From the line with "RADIO pin CSN: D7 -> TX" to the line with "RADIO pin CE: D6 -> D8", retype each line exactly as it stands in the records below, but skip the pictures.

── Records shown ──

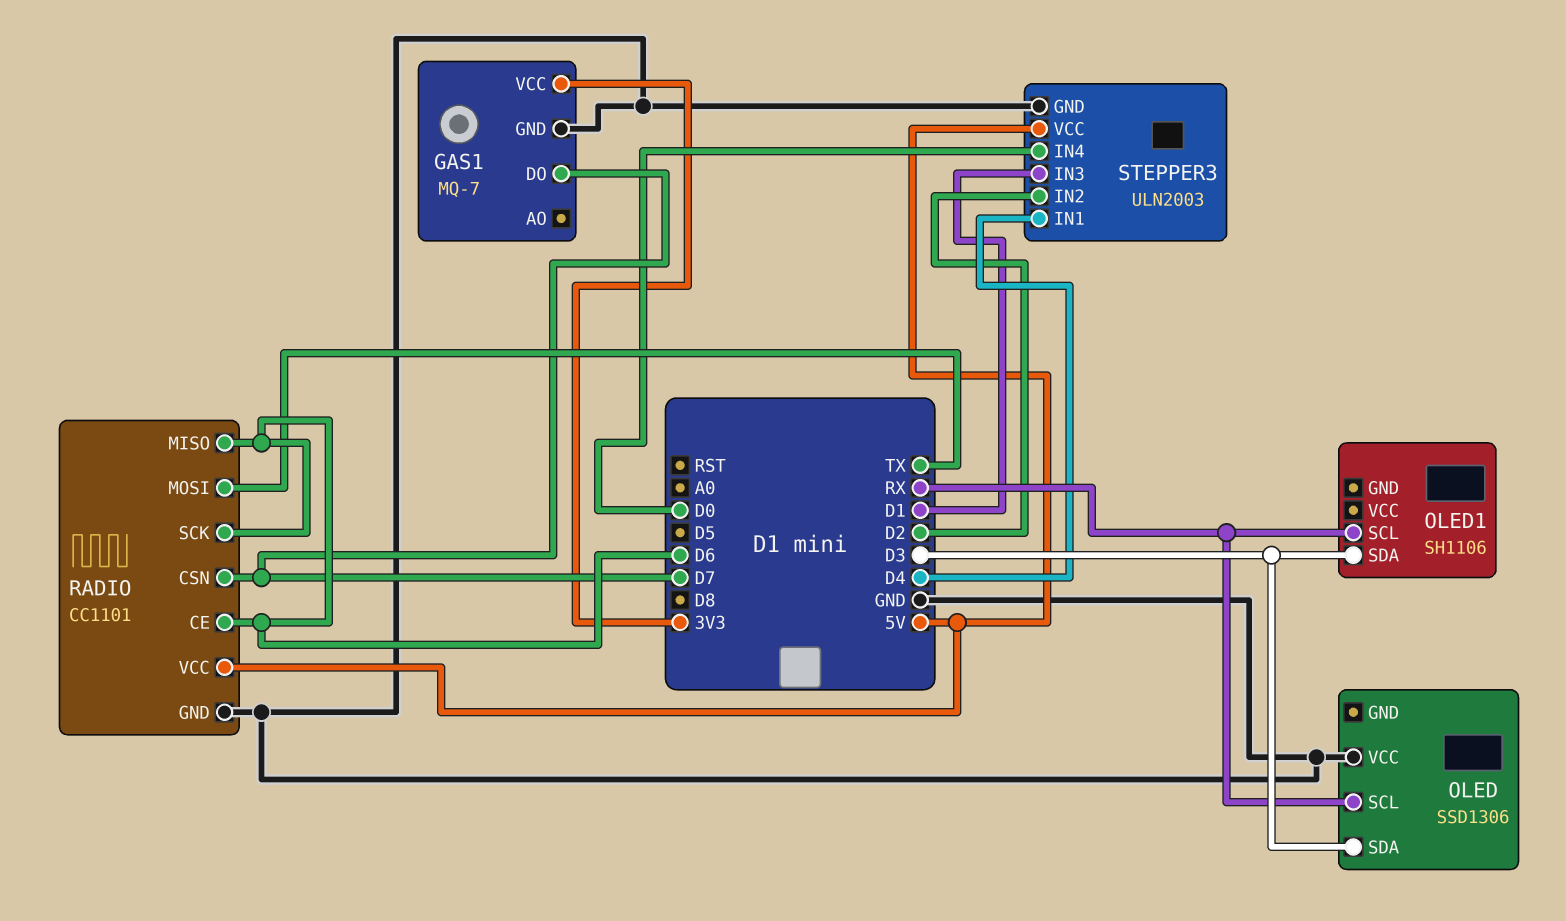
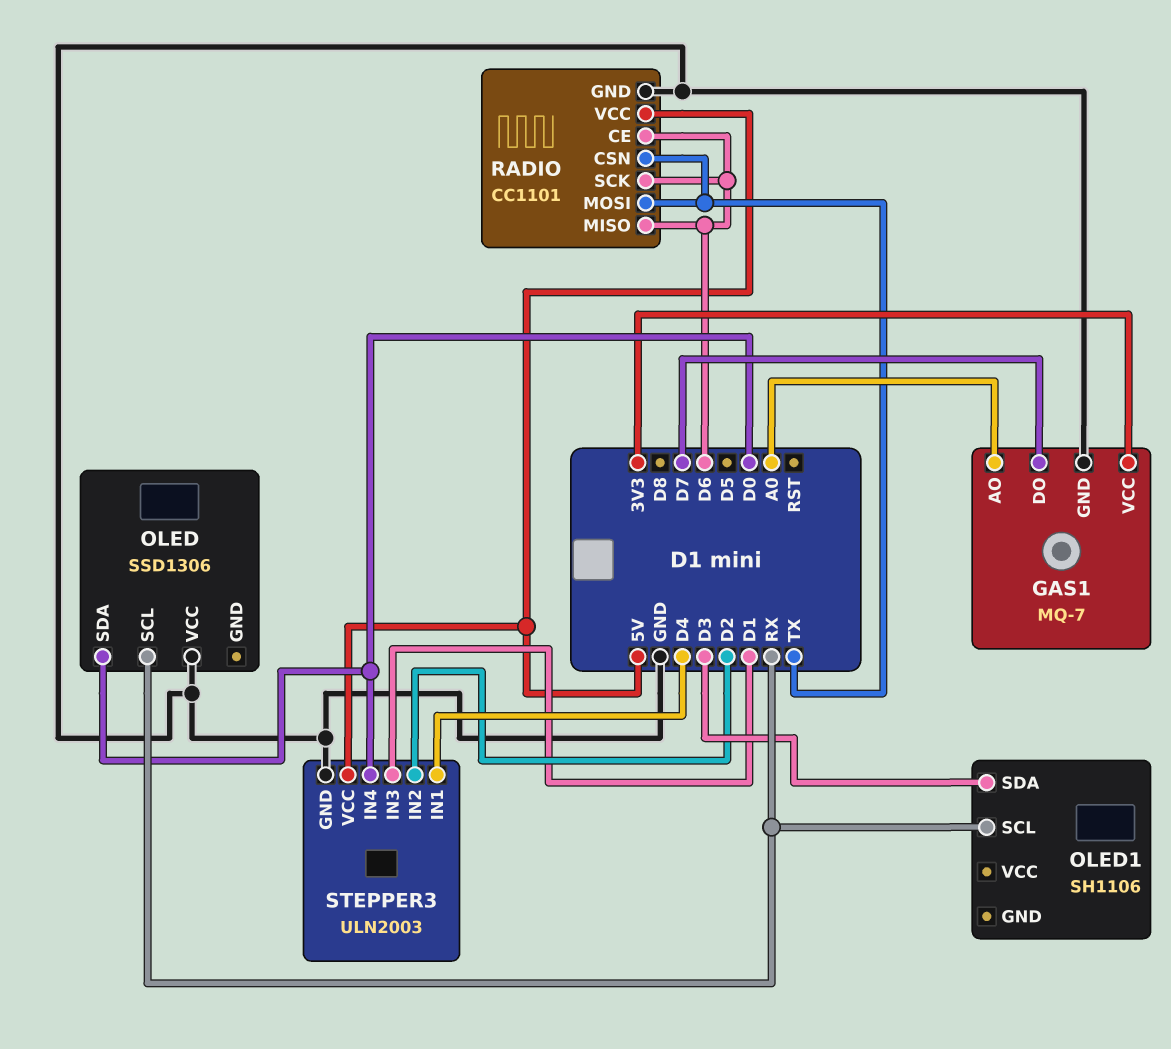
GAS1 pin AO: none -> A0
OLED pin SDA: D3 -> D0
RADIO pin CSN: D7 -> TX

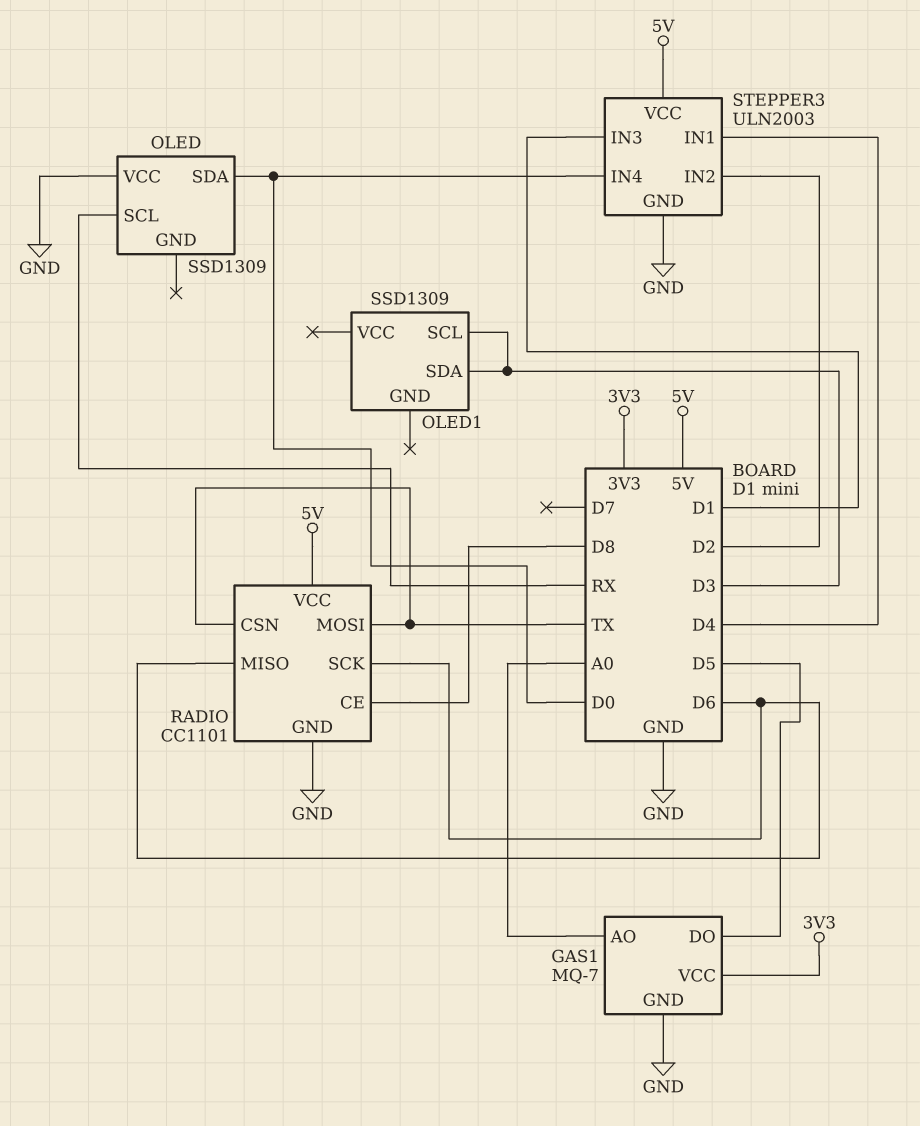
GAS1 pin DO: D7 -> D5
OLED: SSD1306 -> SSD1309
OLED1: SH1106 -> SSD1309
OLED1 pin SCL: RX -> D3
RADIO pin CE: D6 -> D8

───
── Records shown ──

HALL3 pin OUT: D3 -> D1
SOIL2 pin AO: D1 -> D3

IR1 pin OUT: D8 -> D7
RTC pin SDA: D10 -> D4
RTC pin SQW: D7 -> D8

───

- _Solution to the exercise_
RADIO pin CSN: D7 -> TX

GAS1 pin DO: D7 -> D5
OLED: SSD1306 -> SSD1309
OLED1: SH1106 -> SSD1309
OLED1 pin SCL: RX -> D3
RADIO pin CE: D6 -> D8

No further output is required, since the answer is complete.